THE TASK:
Going through the entries below, copy out each line that contains "minus".

MATERIALS PROVIDED:
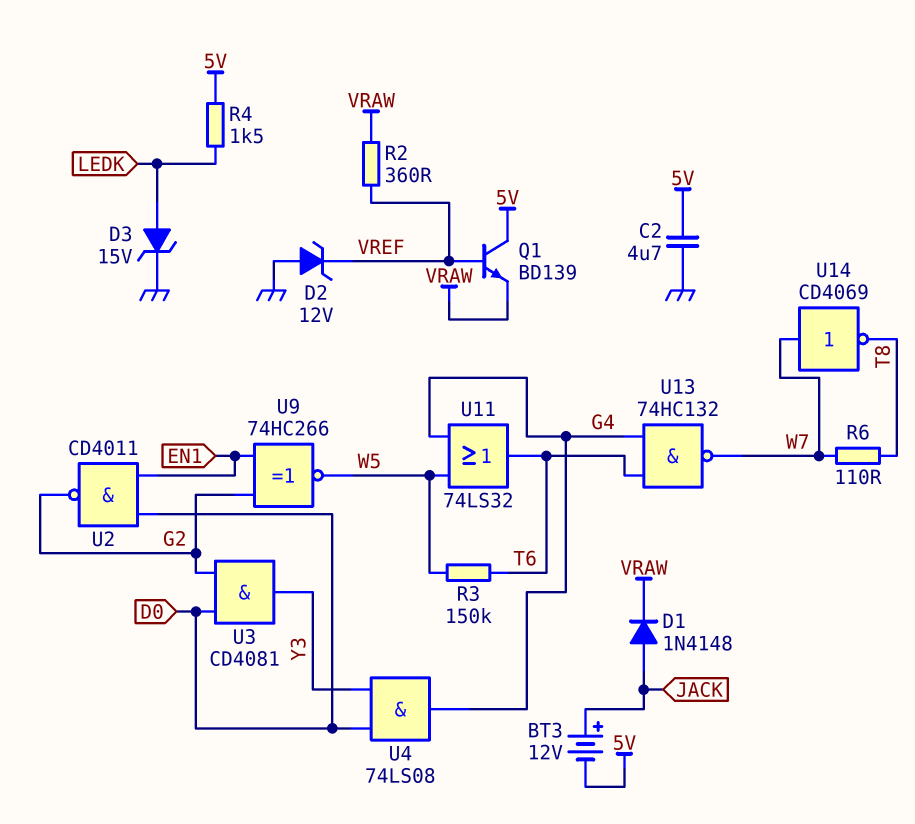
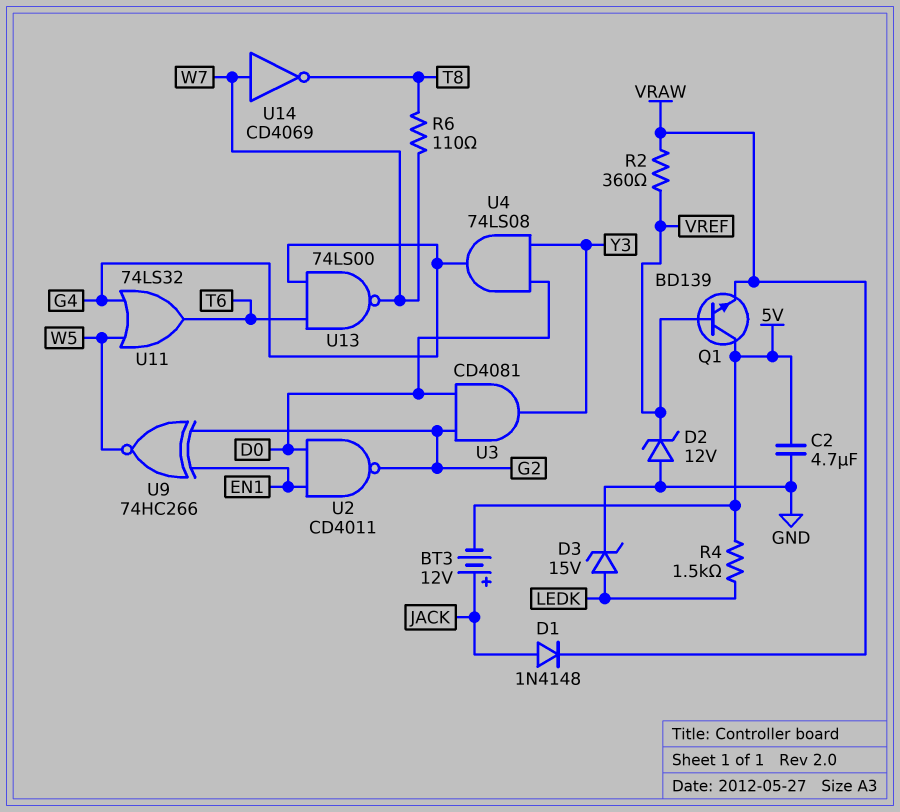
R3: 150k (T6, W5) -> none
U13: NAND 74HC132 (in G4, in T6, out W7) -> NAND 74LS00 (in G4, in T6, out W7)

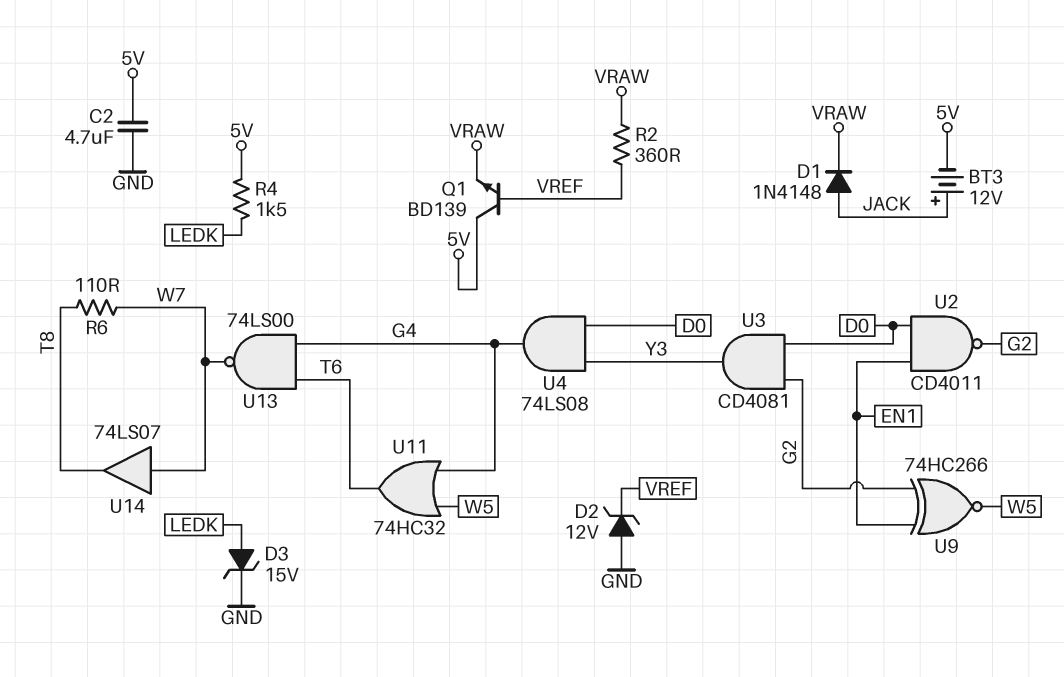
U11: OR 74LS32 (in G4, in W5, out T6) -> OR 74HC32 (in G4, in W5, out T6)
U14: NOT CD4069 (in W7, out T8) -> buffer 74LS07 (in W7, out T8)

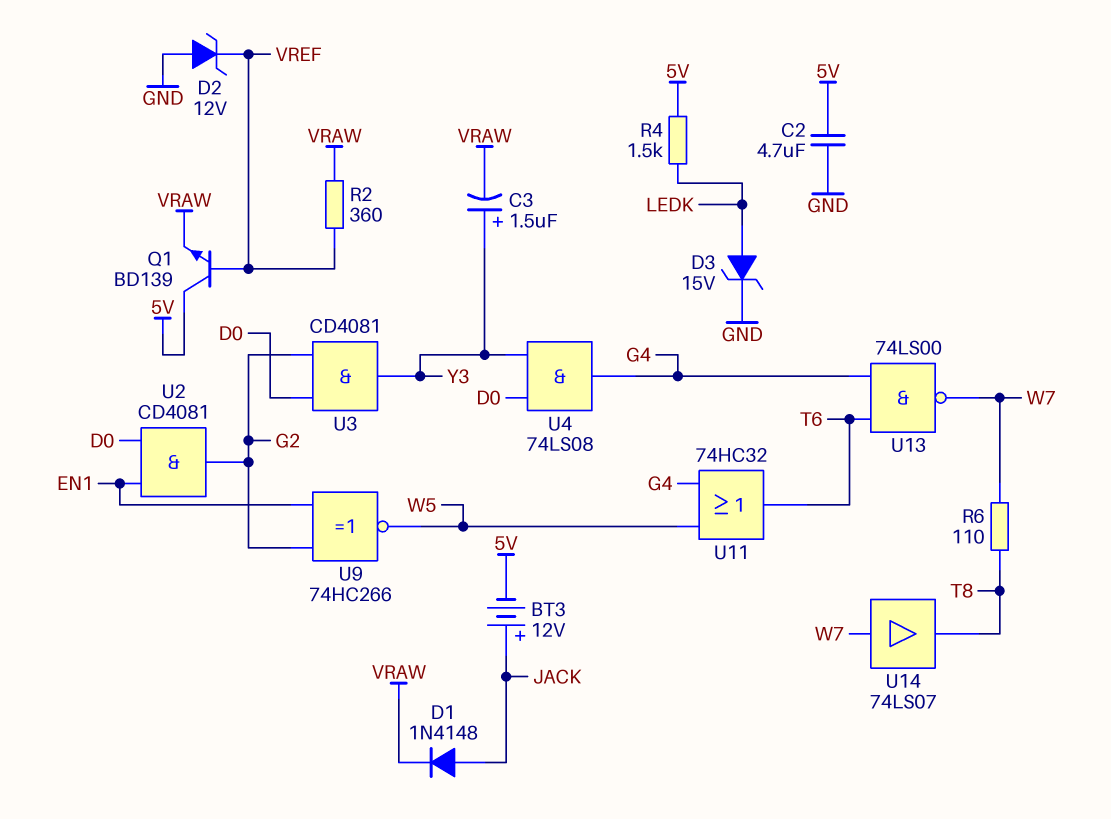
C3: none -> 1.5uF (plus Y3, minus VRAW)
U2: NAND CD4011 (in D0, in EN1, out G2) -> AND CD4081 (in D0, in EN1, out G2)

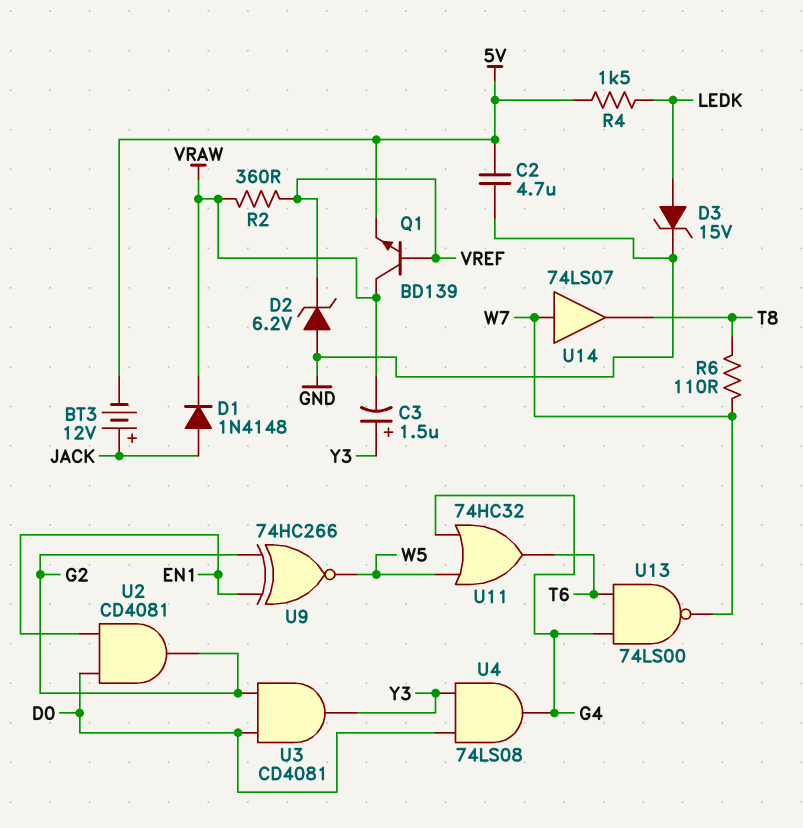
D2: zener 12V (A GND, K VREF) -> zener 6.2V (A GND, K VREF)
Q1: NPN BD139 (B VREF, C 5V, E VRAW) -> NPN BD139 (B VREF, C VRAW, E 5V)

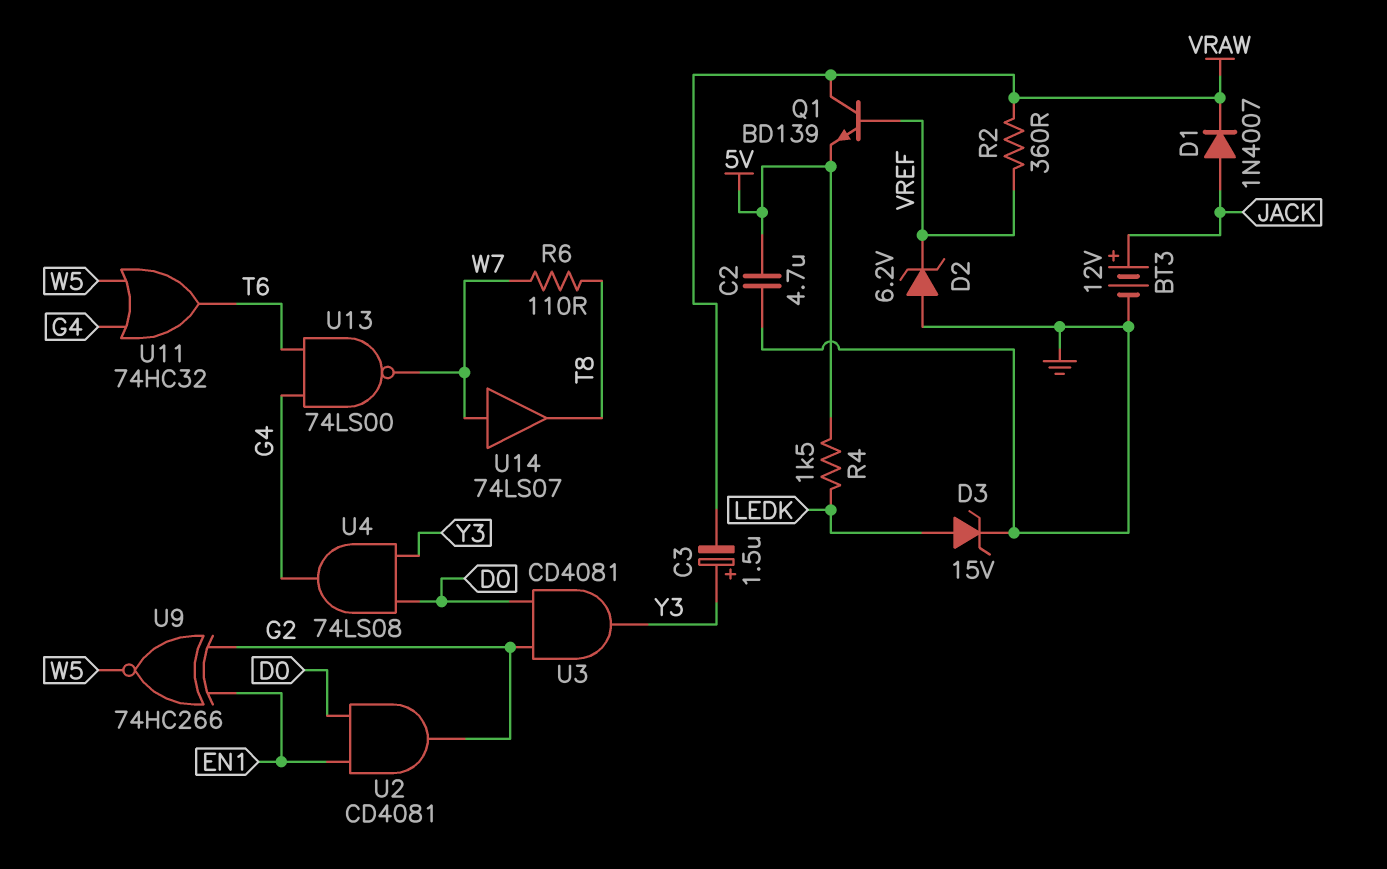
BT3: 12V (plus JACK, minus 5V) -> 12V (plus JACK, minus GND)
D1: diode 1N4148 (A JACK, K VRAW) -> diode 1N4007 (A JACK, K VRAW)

RESPONSE BOX:
C3: none -> 1.5uF (plus Y3, minus VRAW)
BT3: 12V (plus JACK, minus 5V) -> 12V (plus JACK, minus GND)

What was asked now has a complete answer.